The material below contains a line with "(521, 227) = (468, 157): pink" and a line with "(101, 522) = (237, 591): none". Copy exactly those two lines and all lines between them.

- **Data to process**
****************

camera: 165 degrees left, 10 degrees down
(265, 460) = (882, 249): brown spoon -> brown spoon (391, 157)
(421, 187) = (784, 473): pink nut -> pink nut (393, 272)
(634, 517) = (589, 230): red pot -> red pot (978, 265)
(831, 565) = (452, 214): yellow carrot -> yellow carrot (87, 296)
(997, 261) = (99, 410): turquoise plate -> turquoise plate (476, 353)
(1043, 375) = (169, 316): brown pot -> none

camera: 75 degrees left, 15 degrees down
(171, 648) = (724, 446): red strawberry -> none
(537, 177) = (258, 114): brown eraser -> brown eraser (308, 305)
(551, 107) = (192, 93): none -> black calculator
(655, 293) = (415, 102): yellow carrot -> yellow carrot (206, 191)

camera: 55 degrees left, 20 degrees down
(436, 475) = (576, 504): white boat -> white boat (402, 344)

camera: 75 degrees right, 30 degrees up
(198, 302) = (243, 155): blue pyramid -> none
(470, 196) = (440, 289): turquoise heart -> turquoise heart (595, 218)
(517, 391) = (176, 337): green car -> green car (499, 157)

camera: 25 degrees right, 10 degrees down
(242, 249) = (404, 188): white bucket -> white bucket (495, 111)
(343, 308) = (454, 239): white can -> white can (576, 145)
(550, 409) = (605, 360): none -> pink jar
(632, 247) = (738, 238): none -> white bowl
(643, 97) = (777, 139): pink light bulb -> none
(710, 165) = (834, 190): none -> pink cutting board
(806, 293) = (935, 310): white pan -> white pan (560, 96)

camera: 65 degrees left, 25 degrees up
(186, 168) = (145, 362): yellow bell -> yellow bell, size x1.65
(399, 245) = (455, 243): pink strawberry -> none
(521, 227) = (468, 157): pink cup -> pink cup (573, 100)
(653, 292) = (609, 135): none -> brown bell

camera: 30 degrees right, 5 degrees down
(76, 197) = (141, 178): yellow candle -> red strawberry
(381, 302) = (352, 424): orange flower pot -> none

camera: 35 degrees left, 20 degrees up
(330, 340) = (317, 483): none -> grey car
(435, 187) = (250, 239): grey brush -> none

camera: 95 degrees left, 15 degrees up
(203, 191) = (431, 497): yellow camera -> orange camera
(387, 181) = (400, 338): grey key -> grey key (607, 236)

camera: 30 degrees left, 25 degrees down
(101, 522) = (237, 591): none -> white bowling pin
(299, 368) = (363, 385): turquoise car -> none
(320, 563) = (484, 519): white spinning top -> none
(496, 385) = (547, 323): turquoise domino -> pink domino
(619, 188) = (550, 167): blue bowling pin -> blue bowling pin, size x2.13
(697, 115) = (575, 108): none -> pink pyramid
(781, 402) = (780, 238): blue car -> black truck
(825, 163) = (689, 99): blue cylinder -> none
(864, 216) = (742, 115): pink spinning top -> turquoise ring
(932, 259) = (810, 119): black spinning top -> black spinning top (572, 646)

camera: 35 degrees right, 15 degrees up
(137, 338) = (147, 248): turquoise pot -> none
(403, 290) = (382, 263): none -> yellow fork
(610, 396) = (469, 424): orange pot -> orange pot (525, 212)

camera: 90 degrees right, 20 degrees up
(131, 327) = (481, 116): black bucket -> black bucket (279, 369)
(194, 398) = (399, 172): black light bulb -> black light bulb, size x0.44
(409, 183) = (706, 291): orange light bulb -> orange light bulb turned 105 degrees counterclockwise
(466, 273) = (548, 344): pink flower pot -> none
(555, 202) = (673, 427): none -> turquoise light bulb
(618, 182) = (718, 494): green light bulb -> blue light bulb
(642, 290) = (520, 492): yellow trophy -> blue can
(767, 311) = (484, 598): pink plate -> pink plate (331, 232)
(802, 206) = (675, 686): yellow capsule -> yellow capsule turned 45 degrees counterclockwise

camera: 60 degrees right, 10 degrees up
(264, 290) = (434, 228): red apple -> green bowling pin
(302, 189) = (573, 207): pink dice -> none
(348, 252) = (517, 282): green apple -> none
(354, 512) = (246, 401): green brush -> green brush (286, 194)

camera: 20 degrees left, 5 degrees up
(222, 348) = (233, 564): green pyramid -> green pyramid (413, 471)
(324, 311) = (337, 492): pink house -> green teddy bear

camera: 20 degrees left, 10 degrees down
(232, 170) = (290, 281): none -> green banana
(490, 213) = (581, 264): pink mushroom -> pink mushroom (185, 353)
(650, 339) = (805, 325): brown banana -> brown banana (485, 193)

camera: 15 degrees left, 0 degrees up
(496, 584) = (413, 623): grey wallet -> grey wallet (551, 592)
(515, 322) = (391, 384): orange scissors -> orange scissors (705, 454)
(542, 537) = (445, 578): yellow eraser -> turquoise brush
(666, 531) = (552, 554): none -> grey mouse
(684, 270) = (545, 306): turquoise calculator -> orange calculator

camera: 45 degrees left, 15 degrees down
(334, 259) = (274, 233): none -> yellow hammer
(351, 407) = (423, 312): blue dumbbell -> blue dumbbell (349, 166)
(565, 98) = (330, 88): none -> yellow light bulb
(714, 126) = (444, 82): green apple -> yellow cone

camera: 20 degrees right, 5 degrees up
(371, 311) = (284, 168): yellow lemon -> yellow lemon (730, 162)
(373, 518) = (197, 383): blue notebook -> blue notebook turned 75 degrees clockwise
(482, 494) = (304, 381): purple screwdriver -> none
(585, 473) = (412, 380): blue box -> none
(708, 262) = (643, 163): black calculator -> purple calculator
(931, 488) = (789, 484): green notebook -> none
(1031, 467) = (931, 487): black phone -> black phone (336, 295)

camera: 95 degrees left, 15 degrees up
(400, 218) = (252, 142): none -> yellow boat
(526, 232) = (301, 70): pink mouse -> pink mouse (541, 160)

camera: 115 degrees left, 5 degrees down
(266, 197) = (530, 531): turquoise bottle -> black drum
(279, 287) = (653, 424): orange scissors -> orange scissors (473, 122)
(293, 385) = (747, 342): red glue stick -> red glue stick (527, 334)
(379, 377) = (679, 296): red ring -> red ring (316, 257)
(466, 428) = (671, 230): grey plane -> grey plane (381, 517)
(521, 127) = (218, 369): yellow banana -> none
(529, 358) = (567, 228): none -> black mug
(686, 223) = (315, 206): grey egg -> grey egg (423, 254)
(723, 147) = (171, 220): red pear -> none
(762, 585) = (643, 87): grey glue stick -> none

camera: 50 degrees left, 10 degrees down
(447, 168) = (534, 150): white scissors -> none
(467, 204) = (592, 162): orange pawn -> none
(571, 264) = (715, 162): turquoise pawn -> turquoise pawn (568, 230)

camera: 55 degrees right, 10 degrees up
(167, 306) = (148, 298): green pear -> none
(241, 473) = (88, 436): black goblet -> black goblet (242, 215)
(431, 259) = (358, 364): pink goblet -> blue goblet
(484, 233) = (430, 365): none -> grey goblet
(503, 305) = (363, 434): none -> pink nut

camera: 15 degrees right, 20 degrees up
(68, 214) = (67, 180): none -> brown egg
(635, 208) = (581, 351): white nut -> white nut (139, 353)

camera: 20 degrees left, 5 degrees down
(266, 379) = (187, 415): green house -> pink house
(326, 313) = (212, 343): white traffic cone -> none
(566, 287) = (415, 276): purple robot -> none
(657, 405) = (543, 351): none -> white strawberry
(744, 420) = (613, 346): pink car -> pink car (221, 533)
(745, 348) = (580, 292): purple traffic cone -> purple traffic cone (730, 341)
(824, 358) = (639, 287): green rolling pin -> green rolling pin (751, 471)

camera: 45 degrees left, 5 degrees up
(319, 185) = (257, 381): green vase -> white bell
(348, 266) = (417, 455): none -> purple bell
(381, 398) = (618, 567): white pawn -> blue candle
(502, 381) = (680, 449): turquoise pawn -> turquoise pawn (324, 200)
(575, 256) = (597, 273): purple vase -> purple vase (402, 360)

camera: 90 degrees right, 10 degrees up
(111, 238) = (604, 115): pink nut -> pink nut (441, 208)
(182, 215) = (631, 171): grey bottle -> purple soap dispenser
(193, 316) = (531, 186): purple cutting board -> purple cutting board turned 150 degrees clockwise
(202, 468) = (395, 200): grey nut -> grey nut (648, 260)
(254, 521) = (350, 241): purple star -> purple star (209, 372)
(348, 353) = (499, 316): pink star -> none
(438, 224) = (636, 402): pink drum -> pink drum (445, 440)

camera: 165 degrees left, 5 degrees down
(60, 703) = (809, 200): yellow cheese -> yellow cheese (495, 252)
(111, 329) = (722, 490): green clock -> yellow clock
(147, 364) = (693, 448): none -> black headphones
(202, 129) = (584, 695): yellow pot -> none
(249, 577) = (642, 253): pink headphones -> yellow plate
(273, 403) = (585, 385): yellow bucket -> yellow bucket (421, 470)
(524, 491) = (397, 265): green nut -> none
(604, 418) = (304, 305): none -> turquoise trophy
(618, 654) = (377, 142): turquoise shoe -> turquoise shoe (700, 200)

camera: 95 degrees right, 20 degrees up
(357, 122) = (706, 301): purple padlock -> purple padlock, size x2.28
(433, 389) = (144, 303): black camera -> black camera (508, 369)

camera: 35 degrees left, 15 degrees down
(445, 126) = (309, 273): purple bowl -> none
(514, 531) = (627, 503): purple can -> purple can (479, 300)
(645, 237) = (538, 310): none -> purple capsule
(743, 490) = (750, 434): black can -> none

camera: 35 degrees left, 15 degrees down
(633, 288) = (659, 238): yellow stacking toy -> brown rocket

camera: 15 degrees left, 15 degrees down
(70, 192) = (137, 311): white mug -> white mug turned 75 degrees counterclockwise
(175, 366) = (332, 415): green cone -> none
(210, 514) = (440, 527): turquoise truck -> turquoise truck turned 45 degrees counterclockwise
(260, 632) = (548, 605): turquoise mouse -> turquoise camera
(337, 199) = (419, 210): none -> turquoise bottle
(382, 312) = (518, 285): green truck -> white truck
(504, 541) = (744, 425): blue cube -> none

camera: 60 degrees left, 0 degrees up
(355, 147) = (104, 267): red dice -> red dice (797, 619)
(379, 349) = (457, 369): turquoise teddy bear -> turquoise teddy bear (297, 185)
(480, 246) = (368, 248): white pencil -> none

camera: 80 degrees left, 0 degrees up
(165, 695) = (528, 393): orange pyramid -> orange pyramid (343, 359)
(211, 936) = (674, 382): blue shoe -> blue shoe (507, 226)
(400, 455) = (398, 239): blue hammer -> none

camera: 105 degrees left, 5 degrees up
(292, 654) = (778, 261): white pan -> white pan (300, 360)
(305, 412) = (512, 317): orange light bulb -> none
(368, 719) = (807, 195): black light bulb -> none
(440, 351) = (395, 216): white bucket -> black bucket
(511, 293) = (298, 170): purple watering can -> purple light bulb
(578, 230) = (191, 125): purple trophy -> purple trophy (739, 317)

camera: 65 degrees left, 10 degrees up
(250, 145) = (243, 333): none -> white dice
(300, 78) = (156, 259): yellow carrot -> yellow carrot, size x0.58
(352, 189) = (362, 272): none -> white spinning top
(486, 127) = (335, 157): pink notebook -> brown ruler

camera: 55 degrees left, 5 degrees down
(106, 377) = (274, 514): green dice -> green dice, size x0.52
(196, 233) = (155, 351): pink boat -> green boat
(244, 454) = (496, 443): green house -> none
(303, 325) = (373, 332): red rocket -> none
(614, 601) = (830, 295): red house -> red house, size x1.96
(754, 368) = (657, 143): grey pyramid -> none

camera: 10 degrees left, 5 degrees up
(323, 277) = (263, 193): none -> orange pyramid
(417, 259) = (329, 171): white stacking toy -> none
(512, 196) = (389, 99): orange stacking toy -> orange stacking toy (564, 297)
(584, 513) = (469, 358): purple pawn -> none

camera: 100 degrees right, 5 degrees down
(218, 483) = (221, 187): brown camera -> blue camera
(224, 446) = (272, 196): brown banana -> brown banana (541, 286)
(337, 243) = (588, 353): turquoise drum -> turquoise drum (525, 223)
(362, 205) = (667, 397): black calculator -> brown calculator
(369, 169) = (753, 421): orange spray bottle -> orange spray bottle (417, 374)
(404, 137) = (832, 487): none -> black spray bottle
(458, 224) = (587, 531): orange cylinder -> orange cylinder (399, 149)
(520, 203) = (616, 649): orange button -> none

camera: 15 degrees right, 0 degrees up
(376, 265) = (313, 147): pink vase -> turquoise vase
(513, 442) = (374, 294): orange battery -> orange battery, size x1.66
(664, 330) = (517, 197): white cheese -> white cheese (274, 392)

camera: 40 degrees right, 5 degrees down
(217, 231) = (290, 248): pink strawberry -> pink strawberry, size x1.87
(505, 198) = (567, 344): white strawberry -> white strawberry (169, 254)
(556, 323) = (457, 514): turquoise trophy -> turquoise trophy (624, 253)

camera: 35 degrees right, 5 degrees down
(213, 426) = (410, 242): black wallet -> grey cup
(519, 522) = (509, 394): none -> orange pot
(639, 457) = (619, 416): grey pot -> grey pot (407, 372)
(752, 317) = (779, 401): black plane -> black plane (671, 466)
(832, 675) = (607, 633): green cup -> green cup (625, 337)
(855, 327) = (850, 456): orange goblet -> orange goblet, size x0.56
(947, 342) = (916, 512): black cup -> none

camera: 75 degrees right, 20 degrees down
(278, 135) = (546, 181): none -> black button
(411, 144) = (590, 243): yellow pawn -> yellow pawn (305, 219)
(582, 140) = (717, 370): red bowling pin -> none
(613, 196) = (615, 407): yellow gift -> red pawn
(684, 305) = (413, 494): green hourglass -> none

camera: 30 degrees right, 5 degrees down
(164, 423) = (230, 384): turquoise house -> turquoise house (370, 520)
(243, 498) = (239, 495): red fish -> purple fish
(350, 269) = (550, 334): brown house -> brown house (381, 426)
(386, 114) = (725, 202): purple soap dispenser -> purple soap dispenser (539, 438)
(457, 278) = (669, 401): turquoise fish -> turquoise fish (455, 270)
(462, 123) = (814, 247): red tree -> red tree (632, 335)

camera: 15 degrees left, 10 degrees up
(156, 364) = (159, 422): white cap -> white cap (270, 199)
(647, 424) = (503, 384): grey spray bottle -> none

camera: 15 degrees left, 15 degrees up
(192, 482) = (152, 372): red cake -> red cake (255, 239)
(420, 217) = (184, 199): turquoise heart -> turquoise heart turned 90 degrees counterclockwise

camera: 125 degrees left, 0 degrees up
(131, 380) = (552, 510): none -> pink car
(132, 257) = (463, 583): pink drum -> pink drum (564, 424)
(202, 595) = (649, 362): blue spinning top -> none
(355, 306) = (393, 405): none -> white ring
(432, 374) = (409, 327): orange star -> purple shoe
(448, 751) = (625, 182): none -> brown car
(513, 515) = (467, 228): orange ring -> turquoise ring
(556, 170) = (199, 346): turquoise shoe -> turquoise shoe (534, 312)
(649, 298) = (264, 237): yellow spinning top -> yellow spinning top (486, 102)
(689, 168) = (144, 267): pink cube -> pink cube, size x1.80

****************

- **Task answer**
(521, 227) = (468, 157): pink cup -> pink cup (573, 100)
(653, 292) = (609, 135): none -> brown bell

camera: 30 degrees right, 5 degrees down
(76, 197) = (141, 178): yellow candle -> red strawberry
(381, 302) = (352, 424): orange flower pot -> none

camera: 35 degrees left, 20 degrees up
(330, 340) = (317, 483): none -> grey car
(435, 187) = (250, 239): grey brush -> none

camera: 95 degrees left, 15 degrees up
(203, 191) = (431, 497): yellow camera -> orange camera
(387, 181) = (400, 338): grey key -> grey key (607, 236)

camera: 30 degrees left, 25 degrees down
(101, 522) = (237, 591): none -> white bowling pin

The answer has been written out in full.